(Records contained in a dataset)
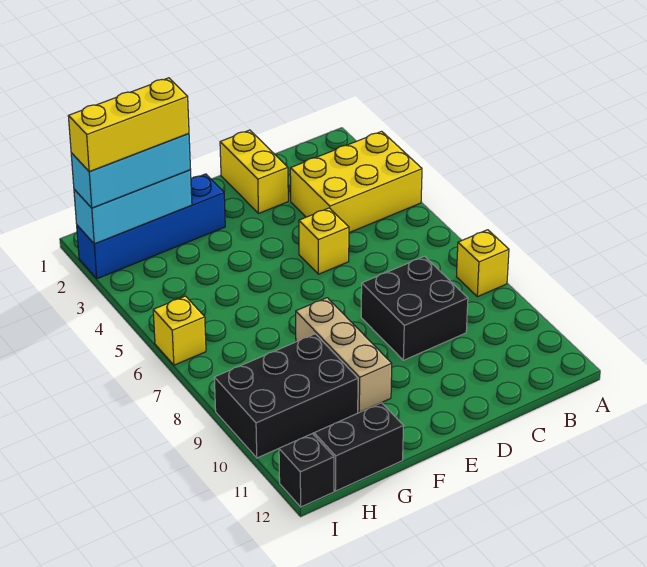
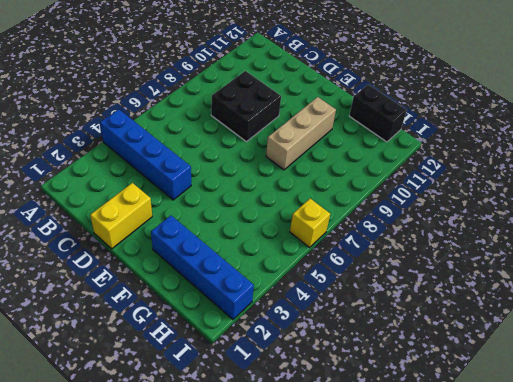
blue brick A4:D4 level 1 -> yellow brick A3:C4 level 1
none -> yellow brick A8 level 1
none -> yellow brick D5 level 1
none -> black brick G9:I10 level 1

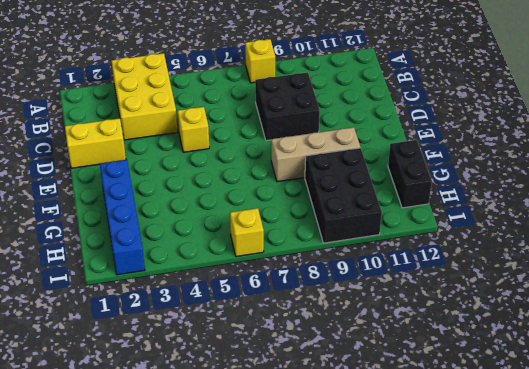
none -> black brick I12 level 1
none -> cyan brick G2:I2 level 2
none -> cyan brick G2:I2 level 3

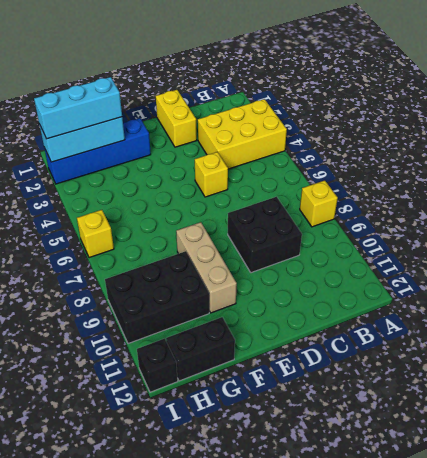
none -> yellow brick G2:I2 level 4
...
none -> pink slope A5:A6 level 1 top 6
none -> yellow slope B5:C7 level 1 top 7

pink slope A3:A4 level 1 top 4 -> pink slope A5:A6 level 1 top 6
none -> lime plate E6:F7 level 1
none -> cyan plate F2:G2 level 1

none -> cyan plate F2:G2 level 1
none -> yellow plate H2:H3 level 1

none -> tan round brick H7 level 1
* * *
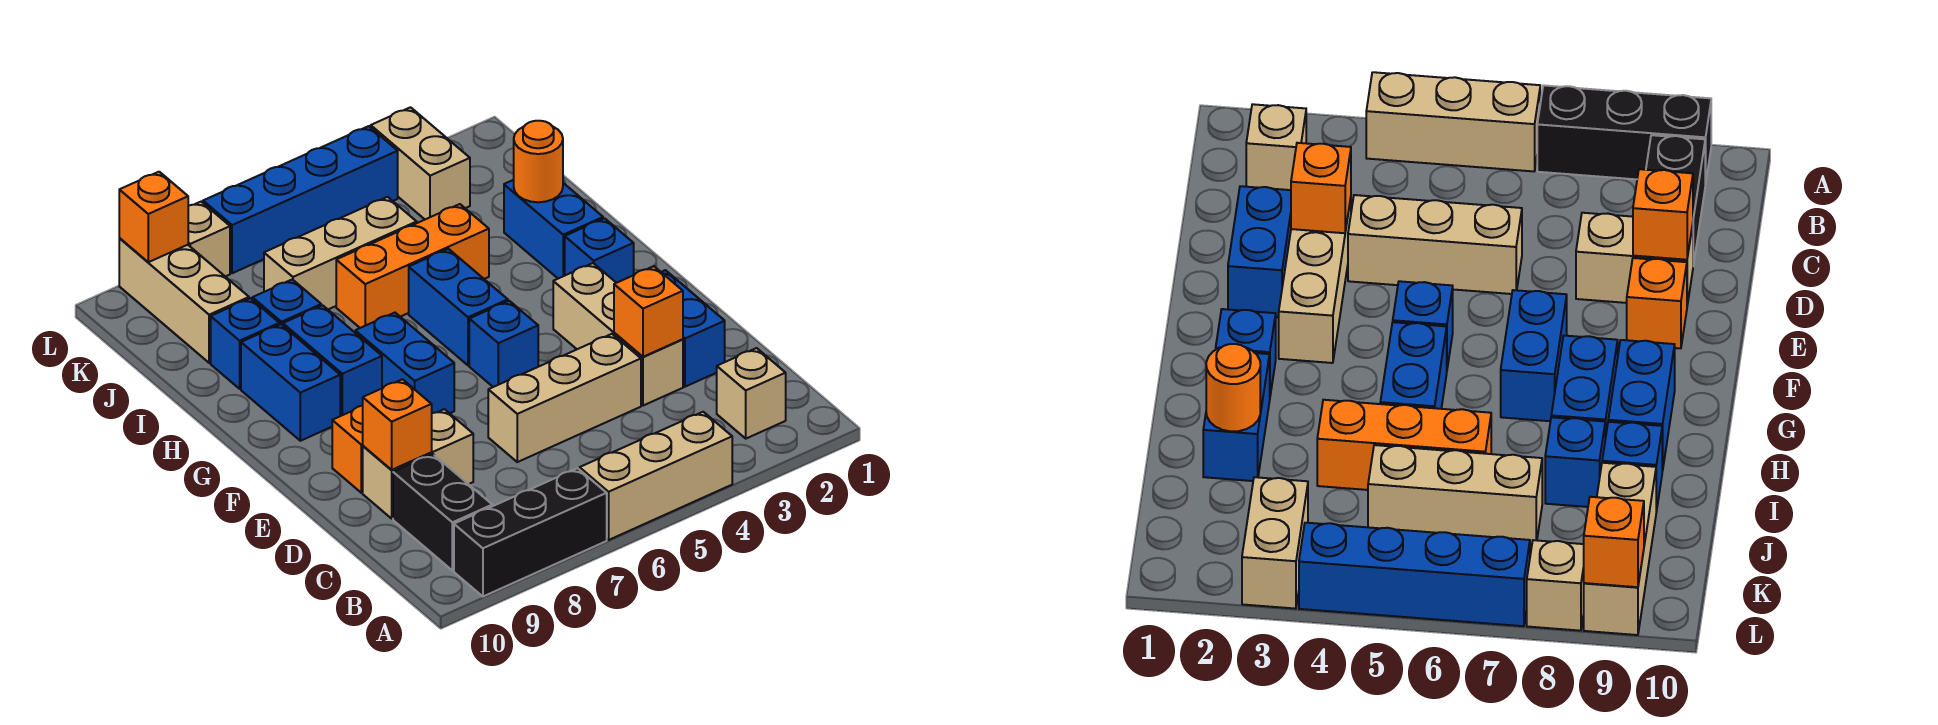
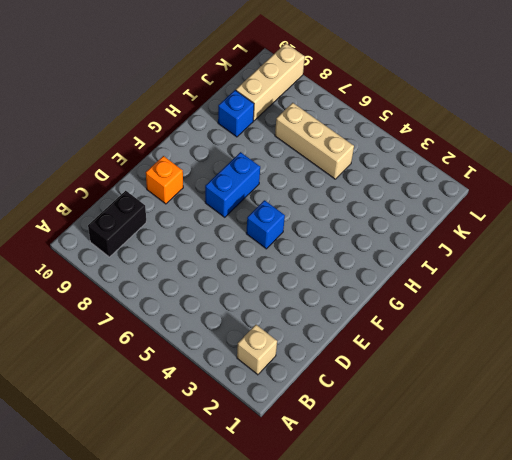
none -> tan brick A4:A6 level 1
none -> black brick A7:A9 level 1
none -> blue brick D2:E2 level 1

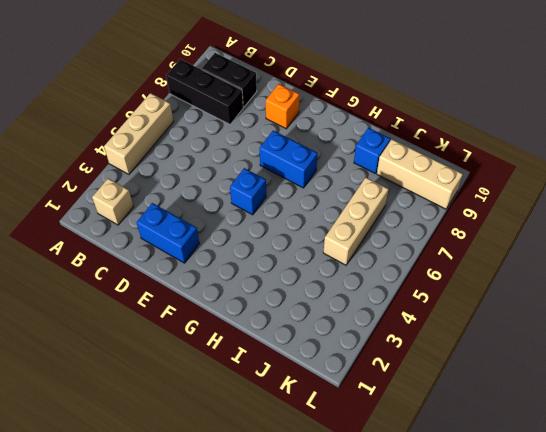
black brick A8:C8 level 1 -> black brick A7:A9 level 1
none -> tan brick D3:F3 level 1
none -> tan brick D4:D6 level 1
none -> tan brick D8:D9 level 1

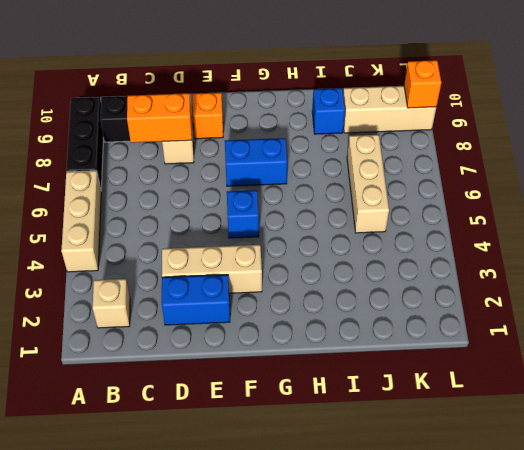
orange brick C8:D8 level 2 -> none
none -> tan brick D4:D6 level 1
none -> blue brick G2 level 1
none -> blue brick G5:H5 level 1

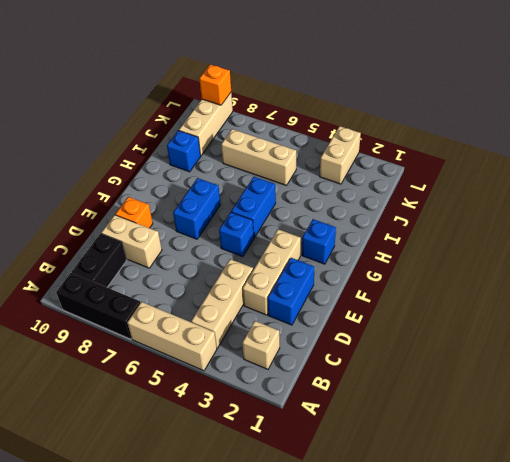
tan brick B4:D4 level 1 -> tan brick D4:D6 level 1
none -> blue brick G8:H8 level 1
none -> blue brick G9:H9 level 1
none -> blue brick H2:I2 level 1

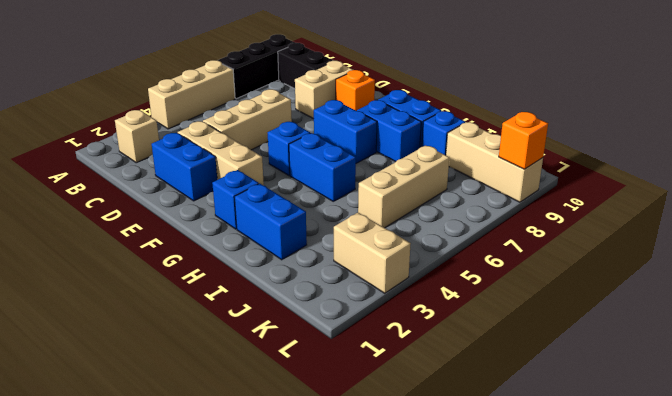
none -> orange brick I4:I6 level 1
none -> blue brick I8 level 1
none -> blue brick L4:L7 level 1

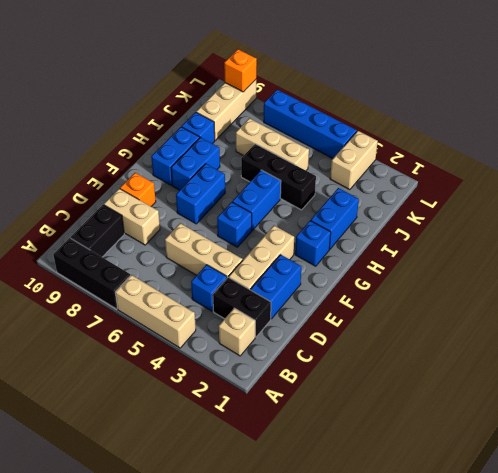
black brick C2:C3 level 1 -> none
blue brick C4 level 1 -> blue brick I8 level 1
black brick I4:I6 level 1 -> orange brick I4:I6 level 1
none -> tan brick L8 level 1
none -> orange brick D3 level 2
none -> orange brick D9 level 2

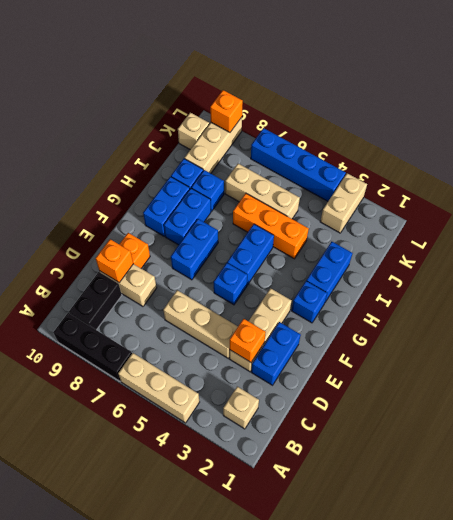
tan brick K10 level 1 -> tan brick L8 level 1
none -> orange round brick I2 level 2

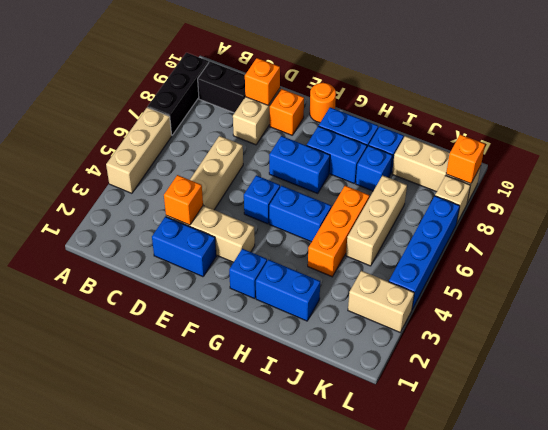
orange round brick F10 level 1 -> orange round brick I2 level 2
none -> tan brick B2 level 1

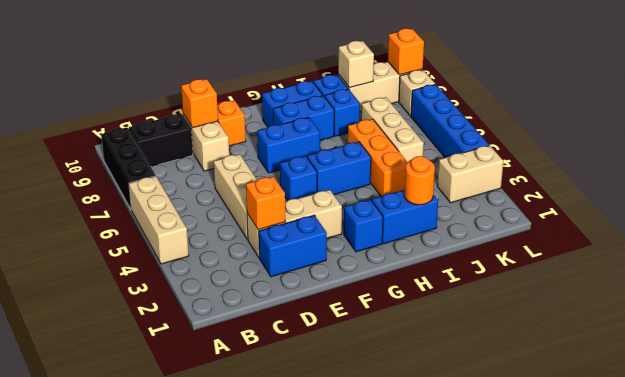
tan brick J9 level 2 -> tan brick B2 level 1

# What you need to do
Each line above starting at the one holding "orange round brick F10" and ending at the one holding "tan brick J9 level 2 -> tan brick B2 level 1" should be set down exactly as it stands, both ends included, with no pictures.

# Response area
orange round brick F10 level 1 -> orange round brick I2 level 2
none -> tan brick B2 level 1

tan brick J9 level 2 -> tan brick B2 level 1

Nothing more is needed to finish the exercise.